→ **TASK**:
Exactly as they appear, write the lines from the one containing "GPS: NEO-6M -> NEO-7M" to the final line of the entries, leaving pictures out.

→ **DATA**:
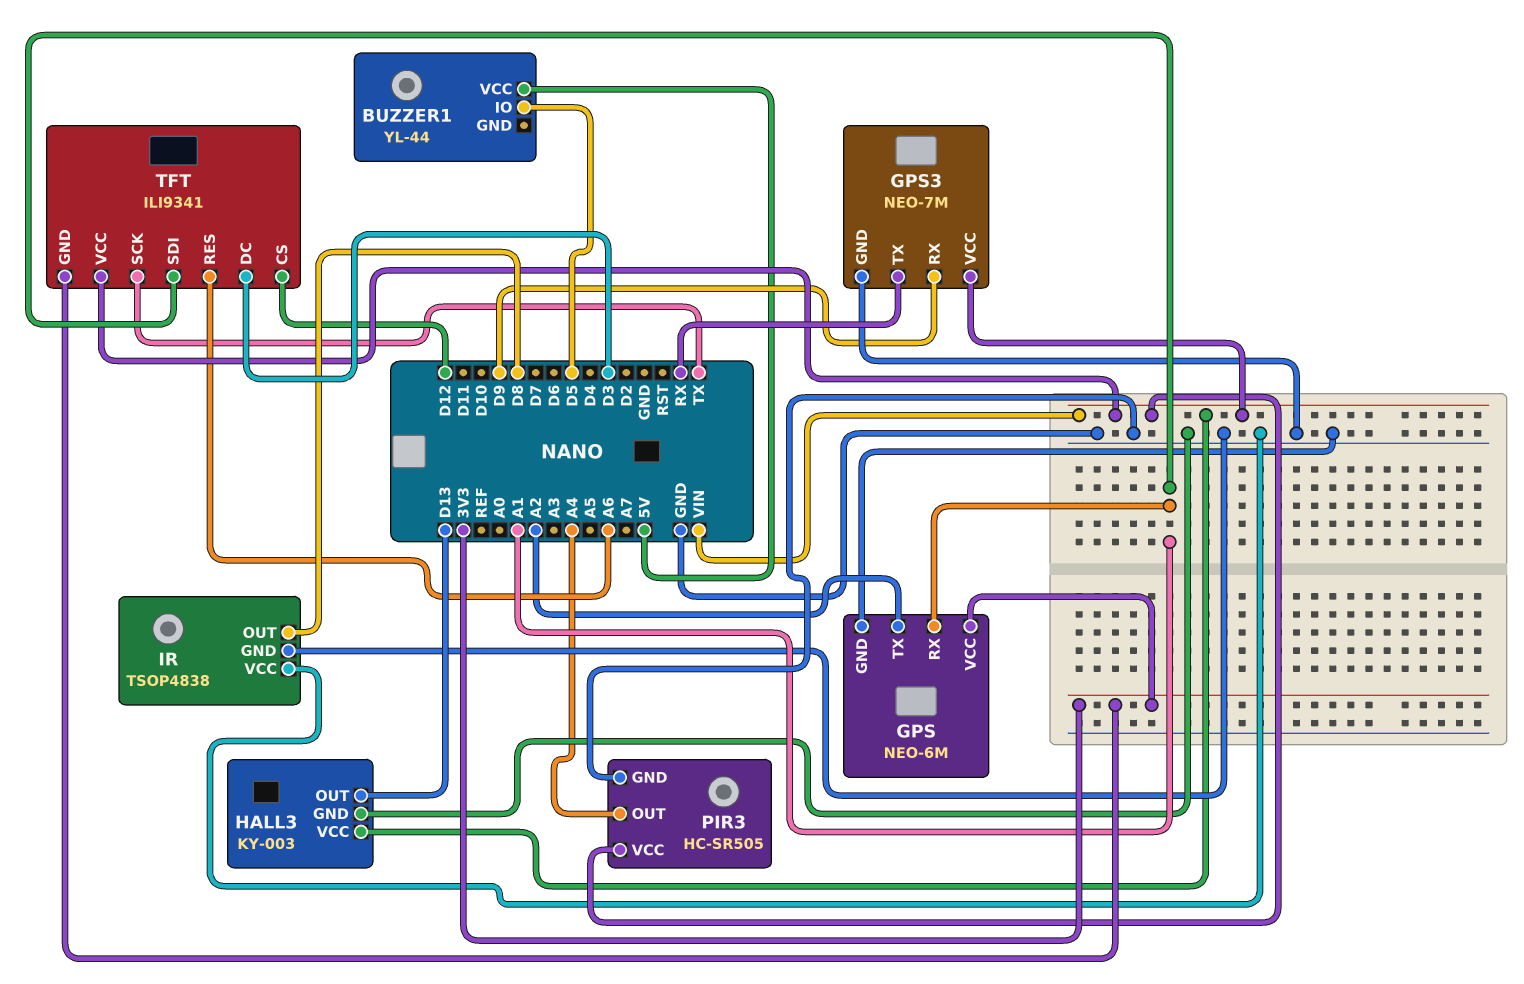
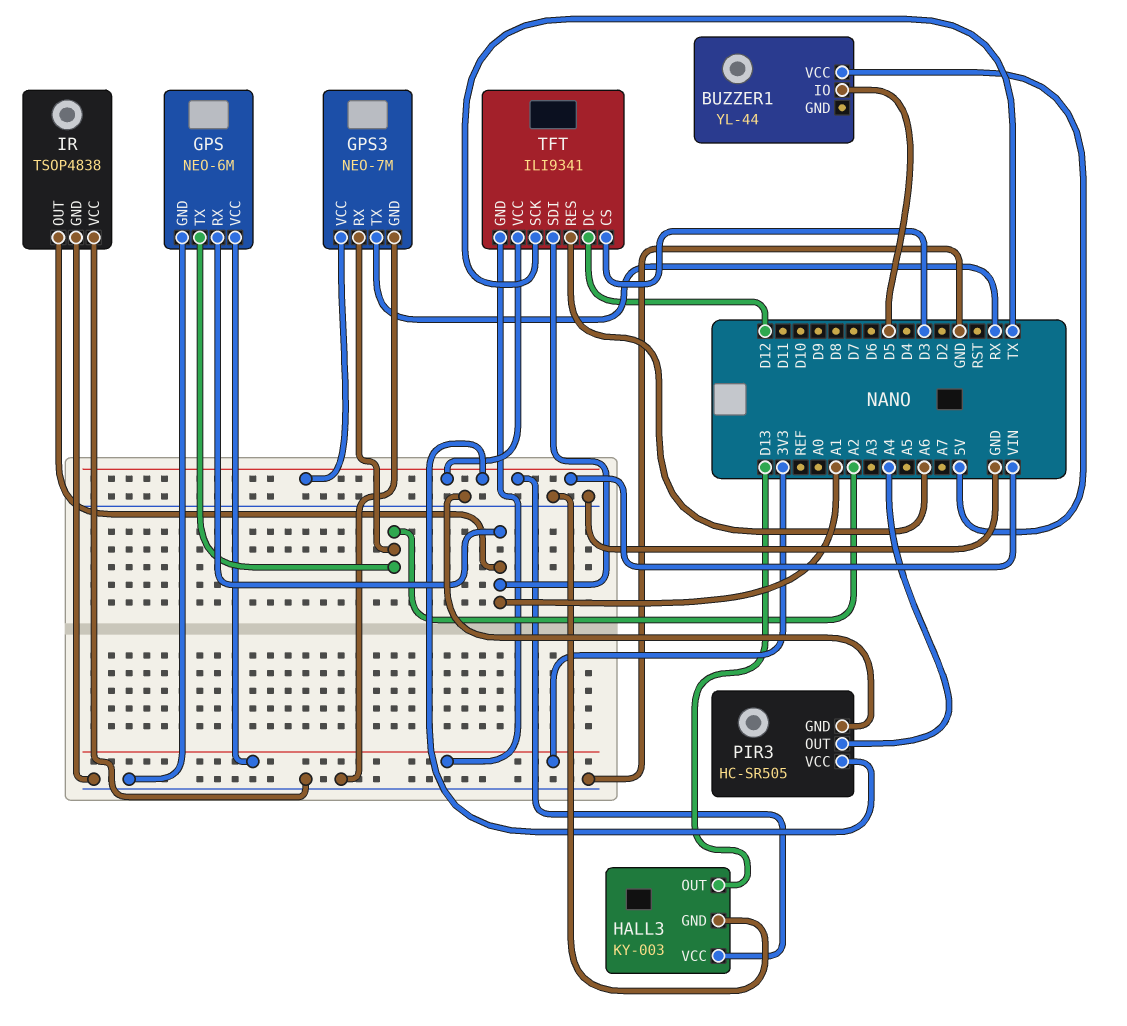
GPS3 pin RX: D9 -> A2
IR pin OUT: D8 -> A1
TFT pin CS: D12 -> D3
TFT pin DC: D3 -> D12

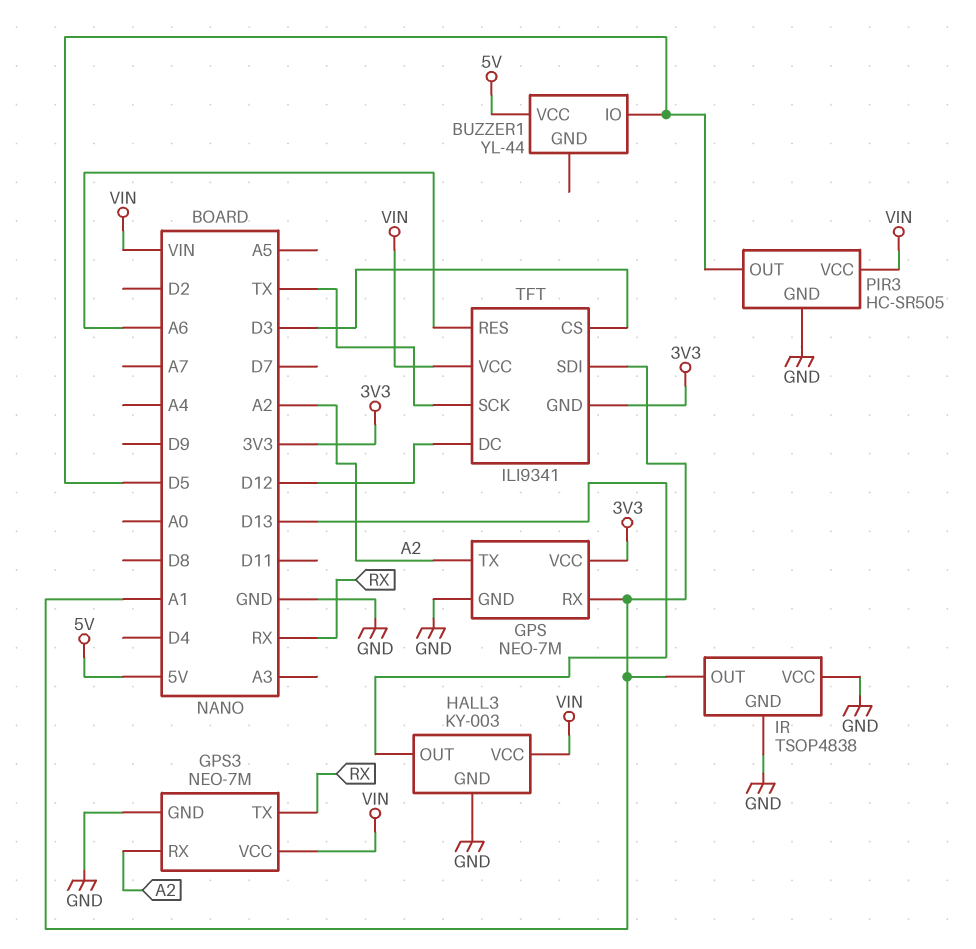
GPS: NEO-6M -> NEO-7M
PIR3 pin OUT: A4 -> D5

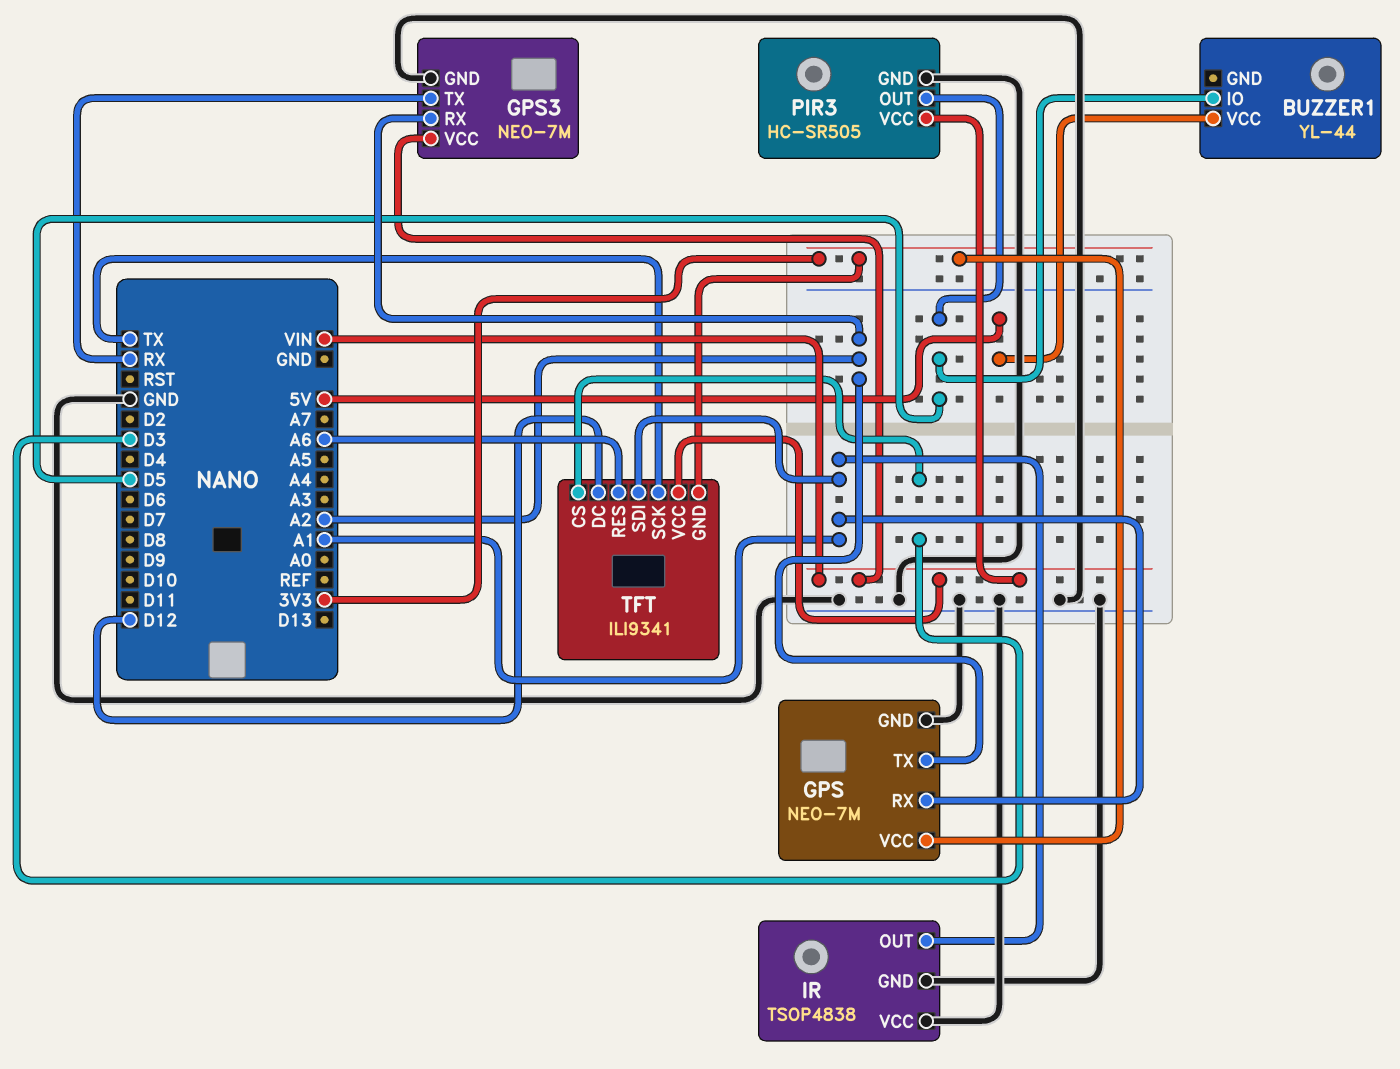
HALL3: KY-003 -> none
HALL3 pin GND: GND -> none
HALL3 pin OUT: D13 -> none
HALL3 pin VCC: VIN -> none

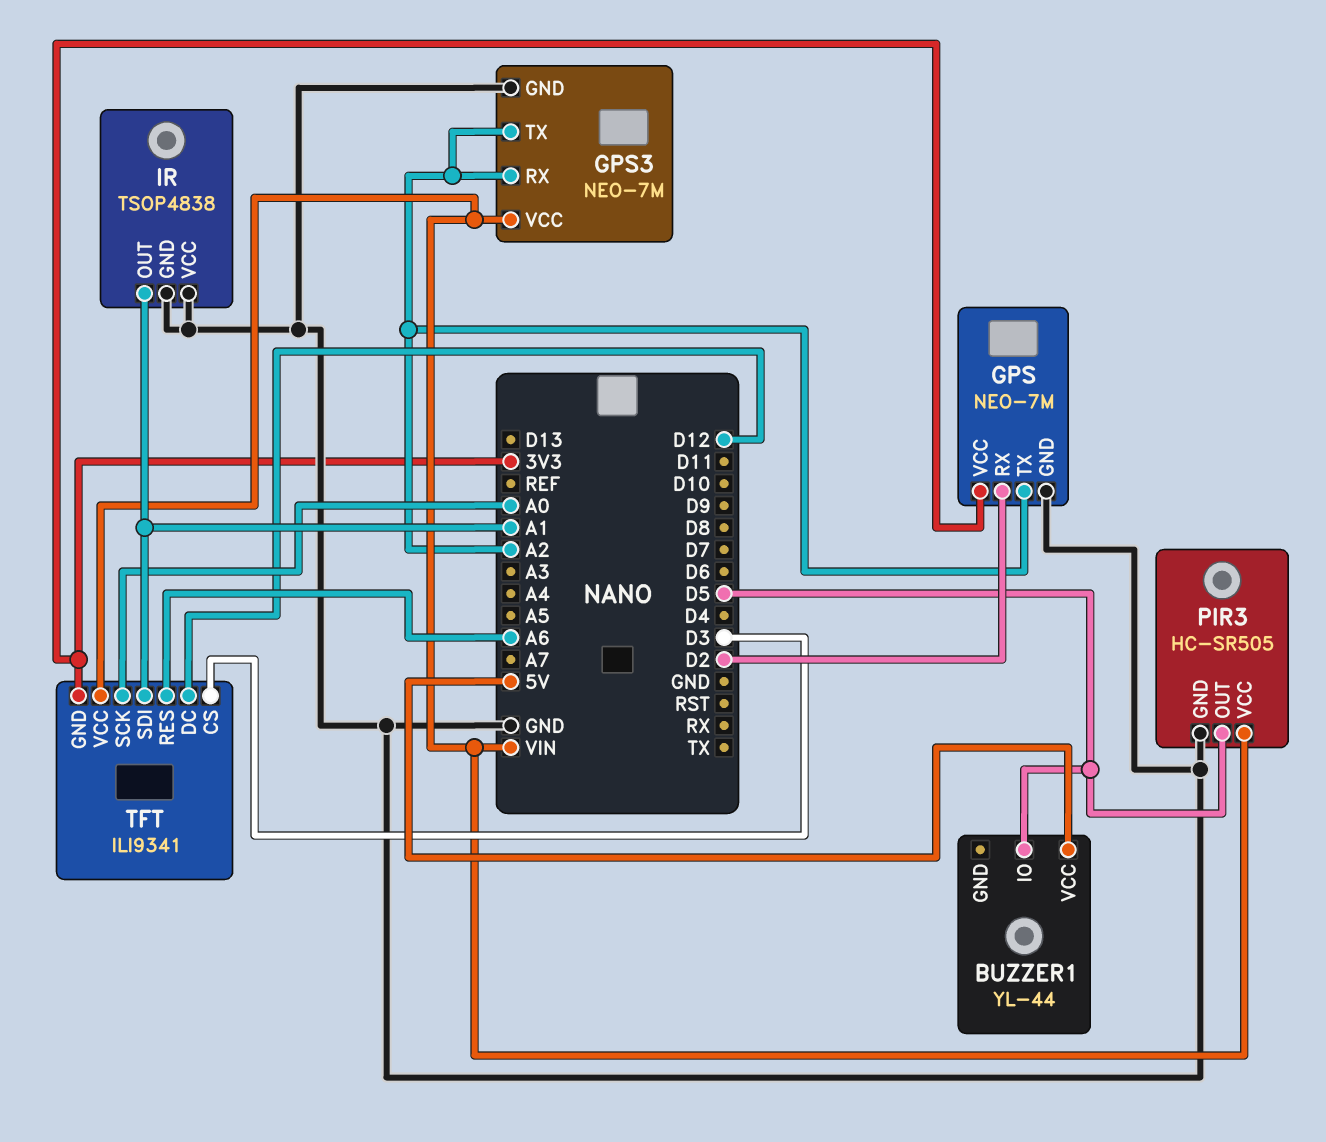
GPS pin RX: A1 -> D2
GPS3 pin TX: RX -> A2
TFT pin SCK: TX -> A0

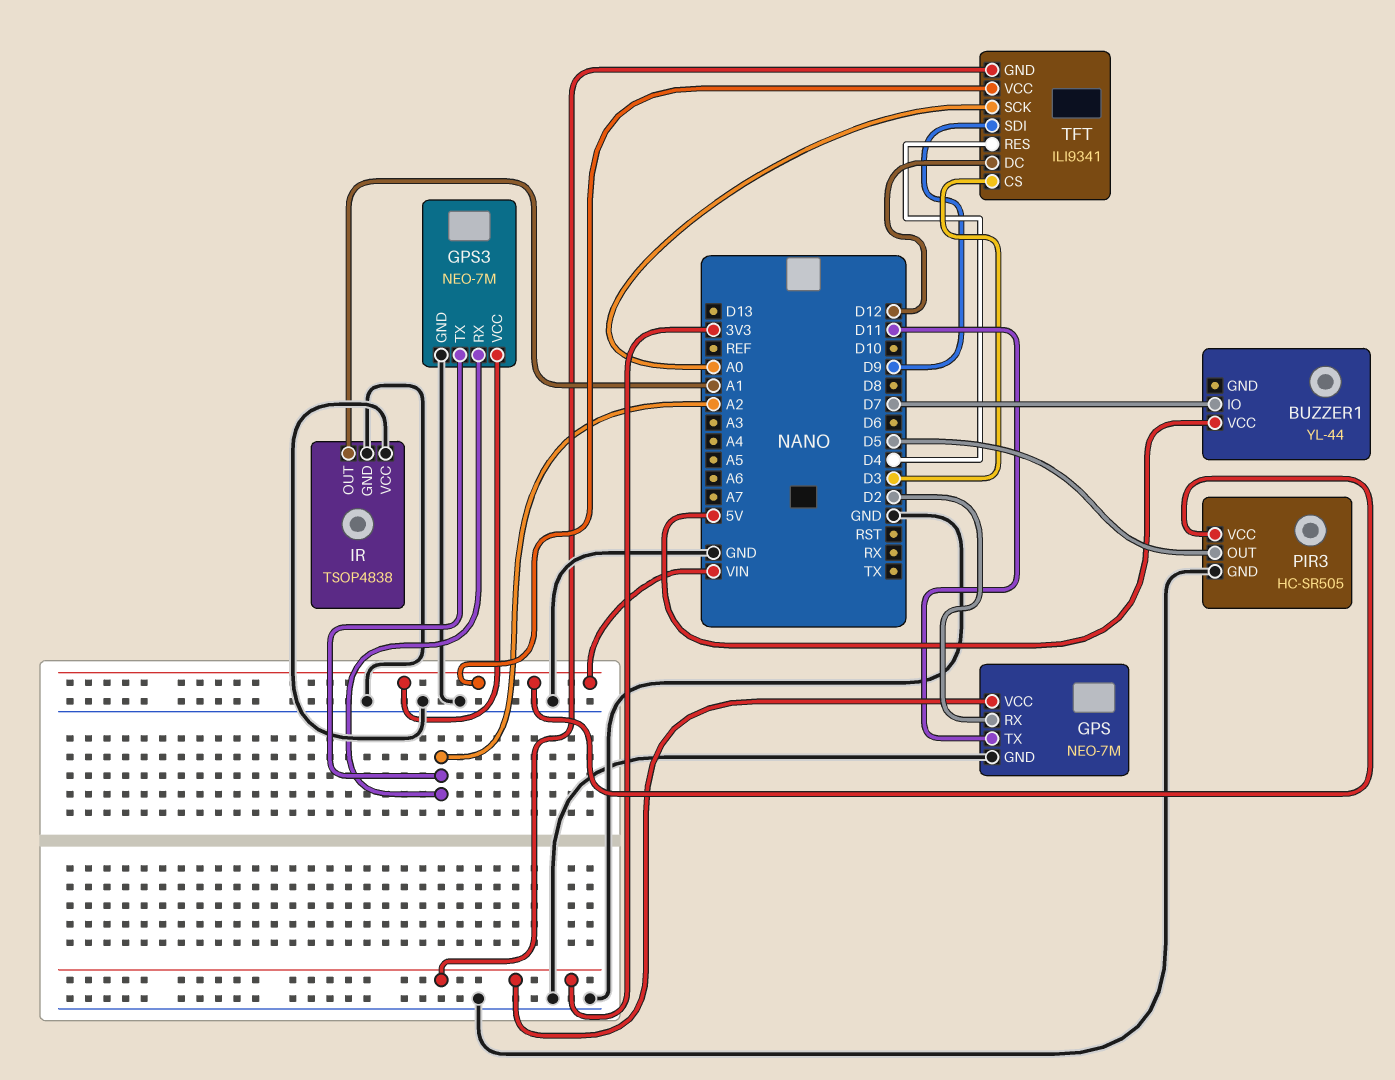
BUZZER1 pin IO: D5 -> D7
GPS pin TX: A2 -> D11
TFT pin RES: A6 -> D4
TFT pin SDI: A1 -> D9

→ **TASK RESULT**:
GPS: NEO-6M -> NEO-7M
PIR3 pin OUT: A4 -> D5

HALL3: KY-003 -> none
HALL3 pin GND: GND -> none
HALL3 pin OUT: D13 -> none
HALL3 pin VCC: VIN -> none

GPS pin RX: A1 -> D2
GPS3 pin TX: RX -> A2
TFT pin SCK: TX -> A0

BUZZER1 pin IO: D5 -> D7
GPS pin TX: A2 -> D11
TFT pin RES: A6 -> D4
TFT pin SDI: A1 -> D9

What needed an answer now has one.